_MATERIAL SHOWN_.
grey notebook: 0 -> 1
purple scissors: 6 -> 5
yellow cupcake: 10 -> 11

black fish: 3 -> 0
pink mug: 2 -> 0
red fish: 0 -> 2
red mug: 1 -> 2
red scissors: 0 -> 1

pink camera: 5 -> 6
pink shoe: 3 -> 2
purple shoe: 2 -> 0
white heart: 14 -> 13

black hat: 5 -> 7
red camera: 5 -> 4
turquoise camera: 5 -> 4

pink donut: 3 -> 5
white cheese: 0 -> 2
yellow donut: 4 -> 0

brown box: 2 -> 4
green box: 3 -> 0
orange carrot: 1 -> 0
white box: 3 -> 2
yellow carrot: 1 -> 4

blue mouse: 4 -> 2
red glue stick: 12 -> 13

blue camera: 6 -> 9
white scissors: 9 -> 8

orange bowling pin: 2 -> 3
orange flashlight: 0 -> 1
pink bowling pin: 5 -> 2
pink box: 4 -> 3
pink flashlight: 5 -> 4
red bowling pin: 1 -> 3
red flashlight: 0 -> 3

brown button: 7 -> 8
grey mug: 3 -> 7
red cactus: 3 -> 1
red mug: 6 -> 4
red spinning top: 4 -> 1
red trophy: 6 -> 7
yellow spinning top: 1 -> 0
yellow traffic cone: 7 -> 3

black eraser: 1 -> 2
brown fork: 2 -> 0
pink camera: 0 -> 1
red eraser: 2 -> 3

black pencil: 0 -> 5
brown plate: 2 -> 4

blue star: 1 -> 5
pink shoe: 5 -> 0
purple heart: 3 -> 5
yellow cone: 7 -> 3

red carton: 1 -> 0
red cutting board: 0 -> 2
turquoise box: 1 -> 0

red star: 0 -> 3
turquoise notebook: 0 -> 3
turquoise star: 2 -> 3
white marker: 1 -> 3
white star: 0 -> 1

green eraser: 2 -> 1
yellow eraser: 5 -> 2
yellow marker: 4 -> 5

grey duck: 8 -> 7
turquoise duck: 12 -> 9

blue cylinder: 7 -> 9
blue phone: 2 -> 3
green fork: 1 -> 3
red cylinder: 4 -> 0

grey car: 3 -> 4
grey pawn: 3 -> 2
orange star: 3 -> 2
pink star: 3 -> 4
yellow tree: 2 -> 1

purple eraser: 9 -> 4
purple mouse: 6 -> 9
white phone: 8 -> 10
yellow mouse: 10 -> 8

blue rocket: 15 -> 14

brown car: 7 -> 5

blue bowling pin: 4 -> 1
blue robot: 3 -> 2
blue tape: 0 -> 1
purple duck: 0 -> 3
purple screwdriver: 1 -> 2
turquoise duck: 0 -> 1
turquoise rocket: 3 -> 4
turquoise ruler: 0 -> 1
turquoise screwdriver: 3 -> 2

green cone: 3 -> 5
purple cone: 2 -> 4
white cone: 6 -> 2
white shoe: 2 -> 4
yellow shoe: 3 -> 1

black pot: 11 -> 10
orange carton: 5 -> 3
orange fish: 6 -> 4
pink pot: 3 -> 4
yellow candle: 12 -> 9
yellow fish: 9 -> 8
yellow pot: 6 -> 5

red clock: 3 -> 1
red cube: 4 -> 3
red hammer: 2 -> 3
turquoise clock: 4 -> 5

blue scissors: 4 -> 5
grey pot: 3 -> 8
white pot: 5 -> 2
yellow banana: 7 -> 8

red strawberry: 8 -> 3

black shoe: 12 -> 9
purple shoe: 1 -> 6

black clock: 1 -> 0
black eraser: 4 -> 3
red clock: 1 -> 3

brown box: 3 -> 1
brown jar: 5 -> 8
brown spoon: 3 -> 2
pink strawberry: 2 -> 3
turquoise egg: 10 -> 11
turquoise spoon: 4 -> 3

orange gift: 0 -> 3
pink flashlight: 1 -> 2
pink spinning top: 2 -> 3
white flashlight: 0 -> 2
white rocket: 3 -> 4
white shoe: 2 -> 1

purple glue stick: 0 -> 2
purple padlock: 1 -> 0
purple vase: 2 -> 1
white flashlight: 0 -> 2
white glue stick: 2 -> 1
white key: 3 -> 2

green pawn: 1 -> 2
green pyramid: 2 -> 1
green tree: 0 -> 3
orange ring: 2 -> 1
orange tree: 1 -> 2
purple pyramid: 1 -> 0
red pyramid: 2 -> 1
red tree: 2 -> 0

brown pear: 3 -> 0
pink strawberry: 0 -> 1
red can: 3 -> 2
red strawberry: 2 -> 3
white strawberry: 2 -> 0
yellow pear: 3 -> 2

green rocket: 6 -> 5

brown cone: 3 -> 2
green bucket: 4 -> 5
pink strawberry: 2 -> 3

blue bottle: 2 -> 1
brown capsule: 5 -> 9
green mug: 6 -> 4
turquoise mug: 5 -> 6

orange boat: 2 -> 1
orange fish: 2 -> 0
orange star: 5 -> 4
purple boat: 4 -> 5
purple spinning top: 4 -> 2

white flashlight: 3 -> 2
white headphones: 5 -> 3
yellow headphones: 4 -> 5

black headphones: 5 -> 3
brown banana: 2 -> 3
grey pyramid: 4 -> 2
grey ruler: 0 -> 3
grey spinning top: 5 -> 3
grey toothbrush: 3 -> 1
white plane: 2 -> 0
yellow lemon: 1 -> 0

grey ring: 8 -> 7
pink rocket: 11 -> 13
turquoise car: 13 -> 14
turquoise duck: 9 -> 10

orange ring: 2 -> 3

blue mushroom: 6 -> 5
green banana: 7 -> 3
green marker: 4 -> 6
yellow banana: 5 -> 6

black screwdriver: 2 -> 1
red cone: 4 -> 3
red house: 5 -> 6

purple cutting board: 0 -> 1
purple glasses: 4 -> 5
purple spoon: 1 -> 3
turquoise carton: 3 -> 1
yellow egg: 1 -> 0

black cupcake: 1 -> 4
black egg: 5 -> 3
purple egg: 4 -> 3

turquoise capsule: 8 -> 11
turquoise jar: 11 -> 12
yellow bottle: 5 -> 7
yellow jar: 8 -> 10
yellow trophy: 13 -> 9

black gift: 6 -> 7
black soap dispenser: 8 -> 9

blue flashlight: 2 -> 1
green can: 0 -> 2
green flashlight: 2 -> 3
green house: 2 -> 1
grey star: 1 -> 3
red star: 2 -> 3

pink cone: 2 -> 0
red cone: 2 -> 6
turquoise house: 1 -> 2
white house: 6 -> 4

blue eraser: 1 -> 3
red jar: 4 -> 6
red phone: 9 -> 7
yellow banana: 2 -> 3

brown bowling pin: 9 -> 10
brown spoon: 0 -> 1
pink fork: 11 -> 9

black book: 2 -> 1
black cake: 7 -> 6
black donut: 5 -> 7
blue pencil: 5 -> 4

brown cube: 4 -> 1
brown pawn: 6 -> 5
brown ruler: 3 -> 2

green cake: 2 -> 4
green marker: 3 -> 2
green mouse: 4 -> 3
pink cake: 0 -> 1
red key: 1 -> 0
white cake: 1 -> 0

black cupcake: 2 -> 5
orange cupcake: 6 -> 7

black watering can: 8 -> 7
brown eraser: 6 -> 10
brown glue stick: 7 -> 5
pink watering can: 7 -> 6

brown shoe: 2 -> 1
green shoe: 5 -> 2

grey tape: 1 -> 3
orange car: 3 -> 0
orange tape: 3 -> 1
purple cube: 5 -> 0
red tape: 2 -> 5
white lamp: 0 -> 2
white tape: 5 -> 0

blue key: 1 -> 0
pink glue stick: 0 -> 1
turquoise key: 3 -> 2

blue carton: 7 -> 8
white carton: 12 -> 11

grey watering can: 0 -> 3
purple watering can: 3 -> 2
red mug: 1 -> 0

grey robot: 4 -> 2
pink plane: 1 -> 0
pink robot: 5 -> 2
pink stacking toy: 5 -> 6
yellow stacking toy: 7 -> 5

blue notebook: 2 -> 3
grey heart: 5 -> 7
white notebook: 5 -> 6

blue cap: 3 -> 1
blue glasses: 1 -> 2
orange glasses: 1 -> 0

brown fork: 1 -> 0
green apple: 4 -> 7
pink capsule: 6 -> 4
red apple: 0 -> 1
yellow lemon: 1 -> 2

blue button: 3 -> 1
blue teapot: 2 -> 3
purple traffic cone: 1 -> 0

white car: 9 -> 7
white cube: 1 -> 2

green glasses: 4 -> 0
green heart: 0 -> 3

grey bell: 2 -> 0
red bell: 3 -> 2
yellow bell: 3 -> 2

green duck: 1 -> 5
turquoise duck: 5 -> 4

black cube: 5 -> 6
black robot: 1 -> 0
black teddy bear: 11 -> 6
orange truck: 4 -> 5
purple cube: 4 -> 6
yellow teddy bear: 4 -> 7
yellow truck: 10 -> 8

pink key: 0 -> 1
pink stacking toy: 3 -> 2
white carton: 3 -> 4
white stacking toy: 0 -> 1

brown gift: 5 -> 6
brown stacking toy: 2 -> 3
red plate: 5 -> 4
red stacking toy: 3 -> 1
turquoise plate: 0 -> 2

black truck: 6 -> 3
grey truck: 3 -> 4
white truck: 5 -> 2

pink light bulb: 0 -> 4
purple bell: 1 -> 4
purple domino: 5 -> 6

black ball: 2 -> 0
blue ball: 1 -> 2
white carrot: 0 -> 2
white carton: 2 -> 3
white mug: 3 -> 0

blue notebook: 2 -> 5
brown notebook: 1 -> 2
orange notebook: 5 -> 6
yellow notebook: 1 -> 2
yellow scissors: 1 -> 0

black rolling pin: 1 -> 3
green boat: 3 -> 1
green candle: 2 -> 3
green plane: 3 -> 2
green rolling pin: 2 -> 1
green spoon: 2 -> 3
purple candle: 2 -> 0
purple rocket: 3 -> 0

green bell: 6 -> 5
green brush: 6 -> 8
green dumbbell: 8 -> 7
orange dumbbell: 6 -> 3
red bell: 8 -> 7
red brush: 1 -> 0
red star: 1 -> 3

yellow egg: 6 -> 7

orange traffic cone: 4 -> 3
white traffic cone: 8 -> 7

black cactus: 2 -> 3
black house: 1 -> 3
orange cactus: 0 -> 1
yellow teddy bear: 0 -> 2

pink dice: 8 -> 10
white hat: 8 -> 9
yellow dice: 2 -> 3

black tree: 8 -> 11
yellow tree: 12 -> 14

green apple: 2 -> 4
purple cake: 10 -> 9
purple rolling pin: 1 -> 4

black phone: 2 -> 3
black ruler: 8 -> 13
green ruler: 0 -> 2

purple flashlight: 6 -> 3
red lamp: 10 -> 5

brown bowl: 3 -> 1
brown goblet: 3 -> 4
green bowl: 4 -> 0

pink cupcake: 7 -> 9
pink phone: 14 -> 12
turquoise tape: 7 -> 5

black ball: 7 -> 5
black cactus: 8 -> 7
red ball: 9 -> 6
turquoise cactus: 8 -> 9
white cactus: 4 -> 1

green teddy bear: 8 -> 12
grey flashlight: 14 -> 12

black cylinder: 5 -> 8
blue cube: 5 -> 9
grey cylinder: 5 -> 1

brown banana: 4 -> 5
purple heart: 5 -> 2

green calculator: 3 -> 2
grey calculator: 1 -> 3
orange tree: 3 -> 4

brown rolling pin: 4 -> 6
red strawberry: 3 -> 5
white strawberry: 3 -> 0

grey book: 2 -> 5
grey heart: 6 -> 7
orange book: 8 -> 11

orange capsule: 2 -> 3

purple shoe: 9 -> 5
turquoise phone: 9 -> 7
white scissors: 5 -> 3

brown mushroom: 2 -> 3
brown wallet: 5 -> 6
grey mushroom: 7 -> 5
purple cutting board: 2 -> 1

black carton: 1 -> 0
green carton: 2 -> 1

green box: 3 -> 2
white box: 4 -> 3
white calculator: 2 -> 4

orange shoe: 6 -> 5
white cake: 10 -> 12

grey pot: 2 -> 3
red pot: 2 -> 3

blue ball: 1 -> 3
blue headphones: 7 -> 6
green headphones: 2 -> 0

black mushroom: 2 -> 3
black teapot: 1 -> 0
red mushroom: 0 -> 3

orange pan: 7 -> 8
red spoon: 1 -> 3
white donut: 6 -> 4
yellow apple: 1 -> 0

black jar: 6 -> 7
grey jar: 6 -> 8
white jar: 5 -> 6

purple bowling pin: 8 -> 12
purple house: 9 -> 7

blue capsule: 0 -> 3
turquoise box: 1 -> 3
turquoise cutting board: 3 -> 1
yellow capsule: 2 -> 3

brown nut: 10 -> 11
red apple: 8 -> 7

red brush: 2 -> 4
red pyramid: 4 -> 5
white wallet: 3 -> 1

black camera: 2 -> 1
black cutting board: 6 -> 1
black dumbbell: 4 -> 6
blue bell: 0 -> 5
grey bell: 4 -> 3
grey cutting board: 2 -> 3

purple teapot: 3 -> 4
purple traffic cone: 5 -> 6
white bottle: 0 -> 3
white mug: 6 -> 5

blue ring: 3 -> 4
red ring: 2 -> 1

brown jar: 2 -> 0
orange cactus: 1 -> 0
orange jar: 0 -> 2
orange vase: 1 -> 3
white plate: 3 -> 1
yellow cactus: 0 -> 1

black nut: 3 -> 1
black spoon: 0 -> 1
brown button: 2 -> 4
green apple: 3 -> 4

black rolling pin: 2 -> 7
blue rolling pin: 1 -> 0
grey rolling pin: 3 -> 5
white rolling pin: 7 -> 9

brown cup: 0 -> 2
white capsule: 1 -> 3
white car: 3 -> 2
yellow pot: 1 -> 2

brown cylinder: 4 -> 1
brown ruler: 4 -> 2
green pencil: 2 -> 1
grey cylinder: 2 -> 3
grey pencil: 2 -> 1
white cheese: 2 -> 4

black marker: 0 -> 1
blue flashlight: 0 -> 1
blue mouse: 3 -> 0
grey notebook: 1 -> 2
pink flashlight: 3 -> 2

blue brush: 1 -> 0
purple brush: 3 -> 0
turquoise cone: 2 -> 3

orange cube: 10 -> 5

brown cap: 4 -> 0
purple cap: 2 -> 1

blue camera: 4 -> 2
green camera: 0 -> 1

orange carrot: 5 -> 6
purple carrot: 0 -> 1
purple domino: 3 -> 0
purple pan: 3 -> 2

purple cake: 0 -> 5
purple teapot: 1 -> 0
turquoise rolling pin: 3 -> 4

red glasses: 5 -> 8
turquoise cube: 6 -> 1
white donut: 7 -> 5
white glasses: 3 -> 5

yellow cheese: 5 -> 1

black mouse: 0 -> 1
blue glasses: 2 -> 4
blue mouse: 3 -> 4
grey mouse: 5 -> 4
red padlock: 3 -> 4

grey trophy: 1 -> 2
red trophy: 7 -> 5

_EXERCISE AIM_.
Beginning with the first line above, could you copy every line exactly, up to and including the one with "turquoise camera: 5 -> 4"?

_YOUR RESPONSE_.
grey notebook: 0 -> 1
purple scissors: 6 -> 5
yellow cupcake: 10 -> 11

black fish: 3 -> 0
pink mug: 2 -> 0
red fish: 0 -> 2
red mug: 1 -> 2
red scissors: 0 -> 1

pink camera: 5 -> 6
pink shoe: 3 -> 2
purple shoe: 2 -> 0
white heart: 14 -> 13

black hat: 5 -> 7
red camera: 5 -> 4
turquoise camera: 5 -> 4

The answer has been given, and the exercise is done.